─── Data shown
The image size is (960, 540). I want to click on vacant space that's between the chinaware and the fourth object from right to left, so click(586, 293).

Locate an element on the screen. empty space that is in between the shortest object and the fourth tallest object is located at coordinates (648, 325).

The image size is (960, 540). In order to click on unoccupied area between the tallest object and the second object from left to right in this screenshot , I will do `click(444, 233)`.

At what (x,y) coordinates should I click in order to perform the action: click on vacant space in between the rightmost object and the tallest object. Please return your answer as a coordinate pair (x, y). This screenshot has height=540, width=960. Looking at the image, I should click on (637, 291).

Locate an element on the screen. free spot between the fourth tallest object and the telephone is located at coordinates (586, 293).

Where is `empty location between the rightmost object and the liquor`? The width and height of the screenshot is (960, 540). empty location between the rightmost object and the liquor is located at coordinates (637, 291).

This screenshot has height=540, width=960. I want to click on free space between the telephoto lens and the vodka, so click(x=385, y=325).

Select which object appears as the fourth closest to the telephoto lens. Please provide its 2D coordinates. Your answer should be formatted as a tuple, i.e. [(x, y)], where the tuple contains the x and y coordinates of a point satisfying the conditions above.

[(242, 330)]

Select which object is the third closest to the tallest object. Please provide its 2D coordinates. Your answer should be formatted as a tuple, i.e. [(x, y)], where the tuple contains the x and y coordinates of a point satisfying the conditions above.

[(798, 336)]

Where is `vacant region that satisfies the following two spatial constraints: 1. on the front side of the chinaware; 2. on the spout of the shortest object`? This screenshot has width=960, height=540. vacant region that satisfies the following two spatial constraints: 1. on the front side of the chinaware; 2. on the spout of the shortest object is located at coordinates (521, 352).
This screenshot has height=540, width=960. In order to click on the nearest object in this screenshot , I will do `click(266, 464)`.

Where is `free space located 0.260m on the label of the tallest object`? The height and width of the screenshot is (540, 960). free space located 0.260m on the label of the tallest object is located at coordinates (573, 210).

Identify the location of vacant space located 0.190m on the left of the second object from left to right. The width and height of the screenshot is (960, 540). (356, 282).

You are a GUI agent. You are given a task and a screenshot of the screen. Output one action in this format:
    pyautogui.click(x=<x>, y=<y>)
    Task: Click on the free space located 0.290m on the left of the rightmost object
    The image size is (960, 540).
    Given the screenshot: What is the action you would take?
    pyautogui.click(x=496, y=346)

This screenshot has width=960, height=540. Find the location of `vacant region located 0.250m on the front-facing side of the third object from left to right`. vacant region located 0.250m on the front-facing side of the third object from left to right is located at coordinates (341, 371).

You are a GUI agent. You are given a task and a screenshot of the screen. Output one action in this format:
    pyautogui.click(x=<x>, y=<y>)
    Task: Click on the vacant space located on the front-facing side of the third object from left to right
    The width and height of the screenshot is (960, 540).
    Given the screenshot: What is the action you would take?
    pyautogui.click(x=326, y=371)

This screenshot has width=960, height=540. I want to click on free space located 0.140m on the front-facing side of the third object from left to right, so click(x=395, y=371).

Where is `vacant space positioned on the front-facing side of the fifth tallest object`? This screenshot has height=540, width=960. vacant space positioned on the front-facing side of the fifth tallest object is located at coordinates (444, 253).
──────
#### [Task details]
Write out every one of the records above word for word, keeping their original order and line breaks.

#### [Response]
The image size is (960, 540). I want to click on vacant space that's between the chinaware and the fourth object from right to left, so click(586, 293).

Locate an element on the screen. empty space that is in between the shortest object and the fourth tallest object is located at coordinates (648, 325).

The image size is (960, 540). In order to click on unoccupied area between the tallest object and the second object from left to right in this screenshot , I will do `click(444, 233)`.

At what (x,y) coordinates should I click in order to perform the action: click on vacant space in between the rightmost object and the tallest object. Please return your answer as a coordinate pair (x, y). This screenshot has height=540, width=960. Looking at the image, I should click on (637, 291).

Locate an element on the screen. free spot between the fourth tallest object and the telephone is located at coordinates (586, 293).

Where is `empty location between the rightmost object and the liquor`? The width and height of the screenshot is (960, 540). empty location between the rightmost object and the liquor is located at coordinates (637, 291).

This screenshot has height=540, width=960. I want to click on free space between the telephoto lens and the vodka, so click(x=385, y=325).

Select which object appears as the fourth closest to the telephoto lens. Please provide its 2D coordinates. Your answer should be formatted as a tuple, i.e. [(x, y)], where the tuple contains the x and y coordinates of a point satisfying the conditions above.

[(242, 330)]

Select which object is the third closest to the tallest object. Please provide its 2D coordinates. Your answer should be formatted as a tuple, i.e. [(x, y)], where the tuple contains the x and y coordinates of a point satisfying the conditions above.

[(798, 336)]

Where is `vacant region that satisfies the following two spatial constraints: 1. on the front side of the chinaware; 2. on the spout of the shortest object`? This screenshot has width=960, height=540. vacant region that satisfies the following two spatial constraints: 1. on the front side of the chinaware; 2. on the spout of the shortest object is located at coordinates (521, 352).
This screenshot has height=540, width=960. In order to click on the nearest object in this screenshot , I will do `click(266, 464)`.

Where is `free space located 0.260m on the label of the tallest object`? The height and width of the screenshot is (540, 960). free space located 0.260m on the label of the tallest object is located at coordinates (573, 210).

Identify the location of vacant space located 0.190m on the left of the second object from left to right. The width and height of the screenshot is (960, 540). (356, 282).

You are a GUI agent. You are given a task and a screenshot of the screen. Output one action in this format:
    pyautogui.click(x=<x>, y=<y>)
    Task: Click on the free space located 0.290m on the left of the rightmost object
    The image size is (960, 540).
    Given the screenshot: What is the action you would take?
    pyautogui.click(x=496, y=346)

This screenshot has width=960, height=540. Find the location of `vacant region located 0.250m on the front-facing side of the third object from left to right`. vacant region located 0.250m on the front-facing side of the third object from left to right is located at coordinates (341, 371).

You are a GUI agent. You are given a task and a screenshot of the screen. Output one action in this format:
    pyautogui.click(x=<x>, y=<y>)
    Task: Click on the vacant space located on the front-facing side of the third object from left to right
    The width and height of the screenshot is (960, 540).
    Given the screenshot: What is the action you would take?
    pyautogui.click(x=326, y=371)

This screenshot has width=960, height=540. I want to click on free space located 0.140m on the front-facing side of the third object from left to right, so click(x=395, y=371).

Where is `vacant space positioned on the front-facing side of the fifth tallest object`? This screenshot has height=540, width=960. vacant space positioned on the front-facing side of the fifth tallest object is located at coordinates (444, 253).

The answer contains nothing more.